▸ **Source material**
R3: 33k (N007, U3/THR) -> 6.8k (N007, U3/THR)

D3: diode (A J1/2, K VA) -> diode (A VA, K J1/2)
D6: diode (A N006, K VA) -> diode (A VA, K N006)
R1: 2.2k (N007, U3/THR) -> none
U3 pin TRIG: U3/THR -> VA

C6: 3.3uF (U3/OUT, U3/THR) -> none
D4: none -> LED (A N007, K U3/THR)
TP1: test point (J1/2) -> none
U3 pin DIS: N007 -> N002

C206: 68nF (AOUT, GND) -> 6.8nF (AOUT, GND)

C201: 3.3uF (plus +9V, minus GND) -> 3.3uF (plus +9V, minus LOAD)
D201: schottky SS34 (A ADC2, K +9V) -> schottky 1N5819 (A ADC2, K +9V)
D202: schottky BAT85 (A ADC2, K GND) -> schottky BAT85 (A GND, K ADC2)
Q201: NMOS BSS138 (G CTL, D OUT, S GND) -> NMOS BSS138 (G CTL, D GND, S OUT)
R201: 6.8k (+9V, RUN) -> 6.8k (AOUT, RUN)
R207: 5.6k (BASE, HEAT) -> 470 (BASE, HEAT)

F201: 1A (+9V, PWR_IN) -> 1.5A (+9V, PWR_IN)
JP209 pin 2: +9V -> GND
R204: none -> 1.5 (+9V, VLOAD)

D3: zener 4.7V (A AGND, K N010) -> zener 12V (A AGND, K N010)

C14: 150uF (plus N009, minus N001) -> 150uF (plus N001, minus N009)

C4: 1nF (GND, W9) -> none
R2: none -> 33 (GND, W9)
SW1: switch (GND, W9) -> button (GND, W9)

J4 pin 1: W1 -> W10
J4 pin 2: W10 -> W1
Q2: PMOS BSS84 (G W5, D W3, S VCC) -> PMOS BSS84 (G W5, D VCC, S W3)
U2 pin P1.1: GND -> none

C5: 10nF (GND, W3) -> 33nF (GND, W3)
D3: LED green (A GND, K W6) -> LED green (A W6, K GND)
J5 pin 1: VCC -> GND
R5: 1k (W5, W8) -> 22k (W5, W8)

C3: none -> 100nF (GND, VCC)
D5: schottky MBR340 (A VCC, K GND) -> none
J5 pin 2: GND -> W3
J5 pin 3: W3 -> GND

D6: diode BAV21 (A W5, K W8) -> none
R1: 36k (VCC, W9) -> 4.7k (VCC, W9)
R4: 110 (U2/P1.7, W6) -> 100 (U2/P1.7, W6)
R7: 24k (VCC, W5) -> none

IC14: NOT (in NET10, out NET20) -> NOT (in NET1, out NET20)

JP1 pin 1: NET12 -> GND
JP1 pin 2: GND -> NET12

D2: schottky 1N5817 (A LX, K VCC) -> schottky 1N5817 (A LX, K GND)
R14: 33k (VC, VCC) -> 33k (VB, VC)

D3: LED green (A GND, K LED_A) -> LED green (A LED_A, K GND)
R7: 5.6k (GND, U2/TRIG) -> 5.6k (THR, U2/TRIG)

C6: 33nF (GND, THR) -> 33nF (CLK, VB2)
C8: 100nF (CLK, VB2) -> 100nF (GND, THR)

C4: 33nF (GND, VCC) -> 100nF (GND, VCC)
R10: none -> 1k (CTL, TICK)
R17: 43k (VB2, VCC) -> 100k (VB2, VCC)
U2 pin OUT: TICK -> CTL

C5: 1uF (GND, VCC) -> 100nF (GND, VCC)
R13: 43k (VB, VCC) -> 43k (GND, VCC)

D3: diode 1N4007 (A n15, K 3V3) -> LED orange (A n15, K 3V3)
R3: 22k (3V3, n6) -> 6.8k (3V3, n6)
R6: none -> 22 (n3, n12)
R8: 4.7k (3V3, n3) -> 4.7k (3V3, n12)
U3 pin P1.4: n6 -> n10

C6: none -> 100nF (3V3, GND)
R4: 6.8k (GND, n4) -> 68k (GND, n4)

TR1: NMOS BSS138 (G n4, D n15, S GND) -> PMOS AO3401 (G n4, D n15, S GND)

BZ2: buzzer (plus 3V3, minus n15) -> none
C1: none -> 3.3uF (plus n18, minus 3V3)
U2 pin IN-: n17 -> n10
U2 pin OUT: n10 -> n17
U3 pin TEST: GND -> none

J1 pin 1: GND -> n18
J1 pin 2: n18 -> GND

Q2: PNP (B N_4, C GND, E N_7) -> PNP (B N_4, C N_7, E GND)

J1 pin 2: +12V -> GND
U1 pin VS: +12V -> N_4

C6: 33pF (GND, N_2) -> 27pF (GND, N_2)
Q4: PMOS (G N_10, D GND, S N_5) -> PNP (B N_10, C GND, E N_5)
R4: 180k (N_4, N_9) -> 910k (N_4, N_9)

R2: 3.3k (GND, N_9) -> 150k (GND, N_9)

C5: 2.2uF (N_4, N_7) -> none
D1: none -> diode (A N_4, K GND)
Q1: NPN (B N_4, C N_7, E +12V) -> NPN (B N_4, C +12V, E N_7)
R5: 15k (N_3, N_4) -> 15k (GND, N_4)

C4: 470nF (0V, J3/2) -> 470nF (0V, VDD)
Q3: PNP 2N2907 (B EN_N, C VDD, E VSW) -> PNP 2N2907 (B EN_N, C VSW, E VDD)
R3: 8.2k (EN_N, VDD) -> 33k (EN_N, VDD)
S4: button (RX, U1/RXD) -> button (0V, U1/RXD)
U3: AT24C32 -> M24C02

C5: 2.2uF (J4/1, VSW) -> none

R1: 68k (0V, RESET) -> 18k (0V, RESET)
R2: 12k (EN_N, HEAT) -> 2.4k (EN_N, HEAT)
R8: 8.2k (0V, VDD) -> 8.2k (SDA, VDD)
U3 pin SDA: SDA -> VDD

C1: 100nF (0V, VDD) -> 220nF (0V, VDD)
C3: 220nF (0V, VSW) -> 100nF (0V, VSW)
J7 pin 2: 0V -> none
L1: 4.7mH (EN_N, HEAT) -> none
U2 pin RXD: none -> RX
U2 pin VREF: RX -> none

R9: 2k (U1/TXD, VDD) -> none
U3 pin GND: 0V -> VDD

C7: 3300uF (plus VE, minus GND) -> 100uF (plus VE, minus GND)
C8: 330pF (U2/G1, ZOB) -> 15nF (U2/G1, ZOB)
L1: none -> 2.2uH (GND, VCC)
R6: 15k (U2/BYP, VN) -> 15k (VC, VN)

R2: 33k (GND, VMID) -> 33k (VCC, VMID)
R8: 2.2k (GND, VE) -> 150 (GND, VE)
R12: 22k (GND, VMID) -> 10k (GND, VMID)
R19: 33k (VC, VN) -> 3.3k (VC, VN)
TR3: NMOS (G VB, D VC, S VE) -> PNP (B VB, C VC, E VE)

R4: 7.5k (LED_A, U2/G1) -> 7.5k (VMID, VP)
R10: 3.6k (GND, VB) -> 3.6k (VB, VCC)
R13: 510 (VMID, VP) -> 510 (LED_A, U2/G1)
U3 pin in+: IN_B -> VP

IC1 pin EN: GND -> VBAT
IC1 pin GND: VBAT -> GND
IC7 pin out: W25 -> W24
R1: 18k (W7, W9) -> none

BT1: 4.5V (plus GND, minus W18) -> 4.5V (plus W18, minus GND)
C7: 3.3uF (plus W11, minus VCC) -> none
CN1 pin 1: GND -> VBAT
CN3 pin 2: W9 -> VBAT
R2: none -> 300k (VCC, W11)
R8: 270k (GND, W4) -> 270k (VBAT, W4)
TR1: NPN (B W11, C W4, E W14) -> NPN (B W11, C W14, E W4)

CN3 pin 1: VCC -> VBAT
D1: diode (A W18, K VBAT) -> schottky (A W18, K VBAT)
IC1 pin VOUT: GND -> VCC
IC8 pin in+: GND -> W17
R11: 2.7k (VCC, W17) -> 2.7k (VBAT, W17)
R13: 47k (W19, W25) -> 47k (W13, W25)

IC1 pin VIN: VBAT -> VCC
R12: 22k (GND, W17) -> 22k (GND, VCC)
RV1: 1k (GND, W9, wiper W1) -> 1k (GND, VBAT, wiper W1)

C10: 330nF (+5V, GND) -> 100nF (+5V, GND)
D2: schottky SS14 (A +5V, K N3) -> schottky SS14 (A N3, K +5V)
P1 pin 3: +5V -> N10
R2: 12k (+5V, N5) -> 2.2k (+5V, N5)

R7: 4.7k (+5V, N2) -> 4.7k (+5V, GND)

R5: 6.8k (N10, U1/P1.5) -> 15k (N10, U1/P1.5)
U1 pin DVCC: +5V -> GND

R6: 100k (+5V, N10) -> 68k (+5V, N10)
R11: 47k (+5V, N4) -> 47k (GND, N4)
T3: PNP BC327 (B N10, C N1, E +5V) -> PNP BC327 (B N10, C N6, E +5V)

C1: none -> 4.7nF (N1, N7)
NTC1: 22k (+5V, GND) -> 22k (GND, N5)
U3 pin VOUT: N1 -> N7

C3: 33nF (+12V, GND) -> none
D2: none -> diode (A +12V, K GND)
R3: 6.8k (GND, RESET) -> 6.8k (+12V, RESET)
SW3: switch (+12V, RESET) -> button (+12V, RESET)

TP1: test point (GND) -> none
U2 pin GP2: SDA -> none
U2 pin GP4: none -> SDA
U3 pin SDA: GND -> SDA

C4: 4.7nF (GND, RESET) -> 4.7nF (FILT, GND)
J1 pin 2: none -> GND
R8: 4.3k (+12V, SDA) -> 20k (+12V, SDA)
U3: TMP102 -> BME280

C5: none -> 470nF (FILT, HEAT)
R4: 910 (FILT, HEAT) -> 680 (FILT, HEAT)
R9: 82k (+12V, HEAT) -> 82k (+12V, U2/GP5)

▸ **Problem details**
Keep only the lines from the one containing "U3 pin SDA: GND -> SDA" to the end of the entries, and repeat them exactly.

▸ **Reply to the exercise**
U3 pin SDA: GND -> SDA

C4: 4.7nF (GND, RESET) -> 4.7nF (FILT, GND)
J1 pin 2: none -> GND
R8: 4.3k (+12V, SDA) -> 20k (+12V, SDA)
U3: TMP102 -> BME280

C5: none -> 470nF (FILT, HEAT)
R4: 910 (FILT, HEAT) -> 680 (FILT, HEAT)
R9: 82k (+12V, HEAT) -> 82k (+12V, U2/GP5)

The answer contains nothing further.